§ **REQUIREMENT**: An exact copy of every record is needed, with all pictures omitted.

+ + + + +

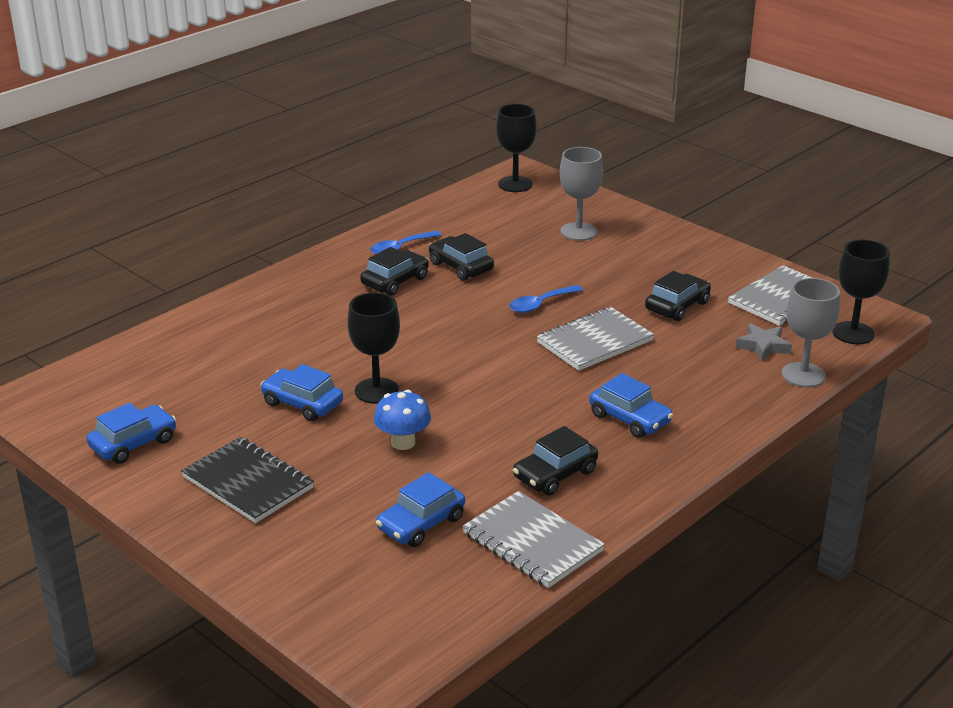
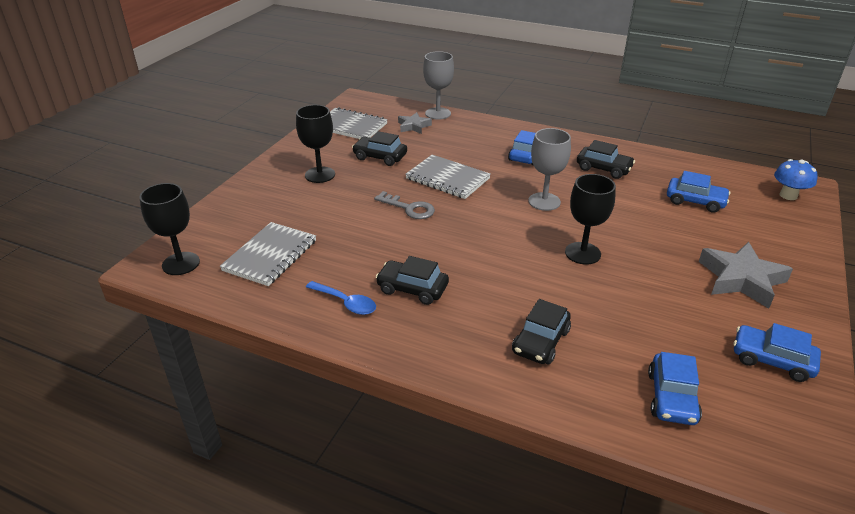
camera: 110 degrees left, 5 degrees up
(248, 483) = (741, 279): black notebook -> grey star
(302, 403) = (631, 284): blue car -> blue car (672, 397)
(403, 442) = (629, 226): blue mushroom -> blue mushroom (788, 195)
(460, 267) = (367, 258): black car -> black car (540, 341)
(532, 542) = (668, 165): grey notebook -> grey notebook (270, 255)
(540, 304) = (409, 208): blue spoon -> grey key
(578, 231) = (277, 212): grey goblet -> grey goblet (544, 201)
(853, 333) = (381, 104): black goblet -> black goblet (320, 175)

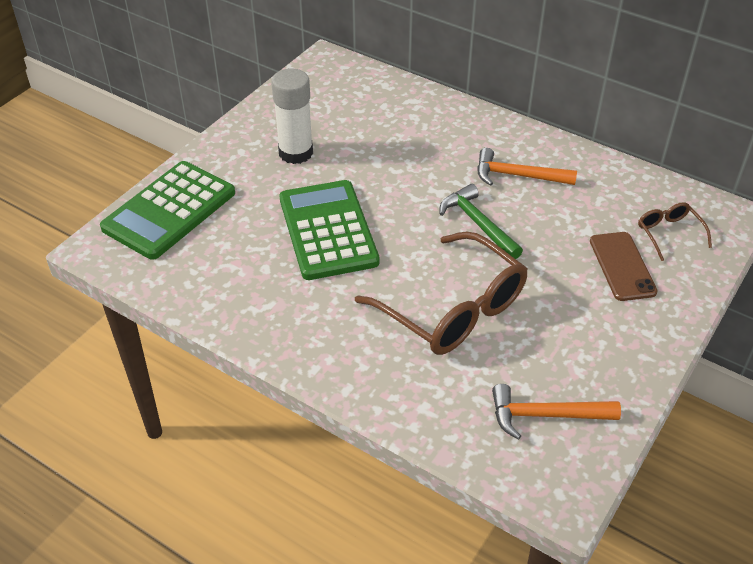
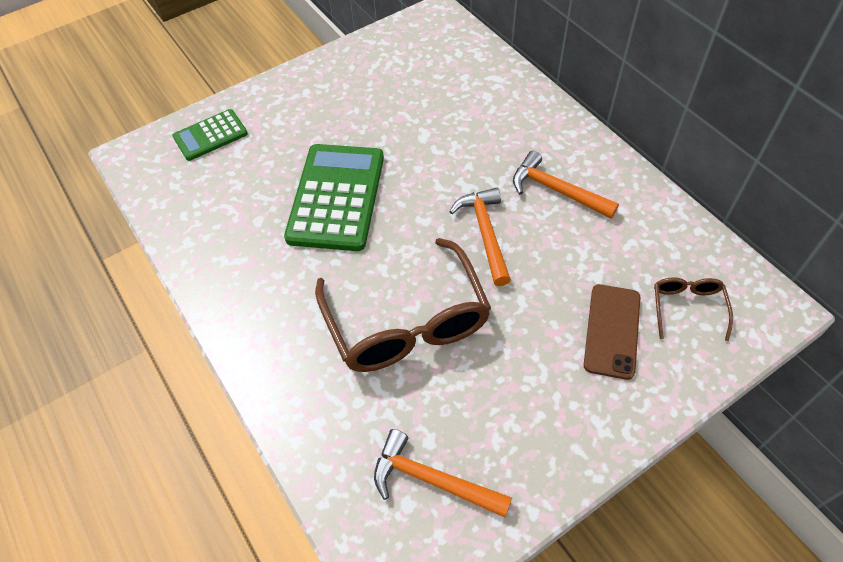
camera: 25 degrees right, 10 degrees up
(169, 211) = (210, 135): green calculator -> green calculator, size x0.56
(296, 153) = (353, 106): white glue stick -> none
(478, 224) = (485, 234): green hammer -> orange hammer

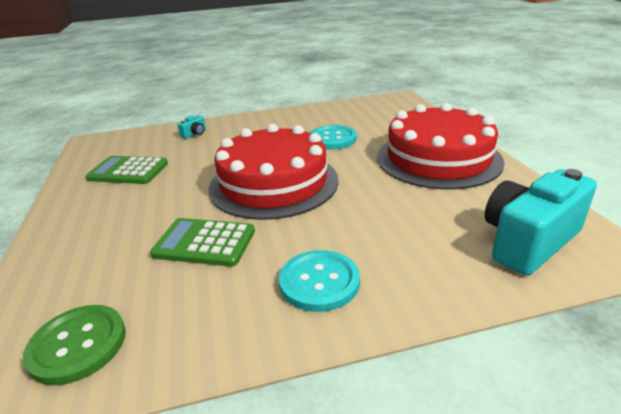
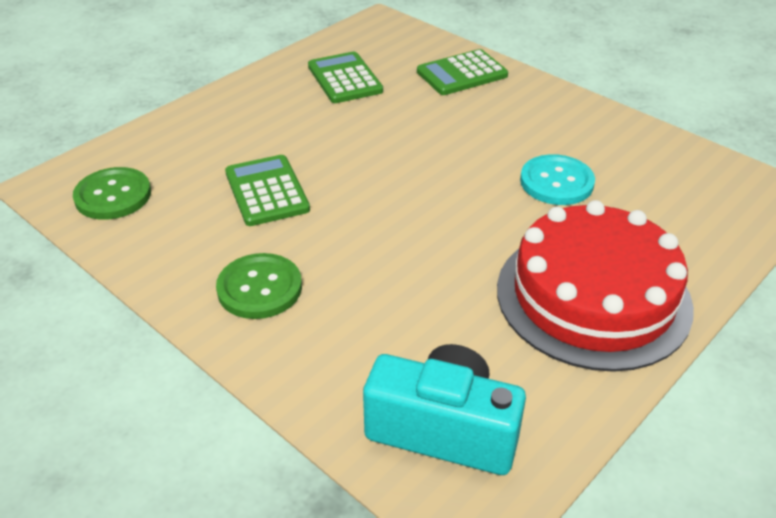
camera: 55 degrees right, 10 degrees up
(194, 134) = (462, 74): turquoise camera -> green calculator
(273, 183) = (404, 184): red cake -> none
(319, 282) = (259, 288): turquoise button -> green button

+ + + + +

§ **OUTPUT FOR THIS EXERCISE**:
camera: 110 degrees left, 5 degrees up
(248, 483) = (741, 279): black notebook -> grey star
(302, 403) = (631, 284): blue car -> blue car (672, 397)
(403, 442) = (629, 226): blue mushroom -> blue mushroom (788, 195)
(460, 267) = (367, 258): black car -> black car (540, 341)
(532, 542) = (668, 165): grey notebook -> grey notebook (270, 255)
(540, 304) = (409, 208): blue spoon -> grey key
(578, 231) = (277, 212): grey goblet -> grey goblet (544, 201)
(853, 333) = (381, 104): black goblet -> black goblet (320, 175)

camera: 25 degrees right, 10 degrees up
(169, 211) = (210, 135): green calculator -> green calculator, size x0.56
(296, 153) = (353, 106): white glue stick -> none
(478, 224) = (485, 234): green hammer -> orange hammer

camera: 55 degrees right, 10 degrees up
(194, 134) = (462, 74): turquoise camera -> green calculator
(273, 183) = (404, 184): red cake -> none
(319, 282) = (259, 288): turquoise button -> green button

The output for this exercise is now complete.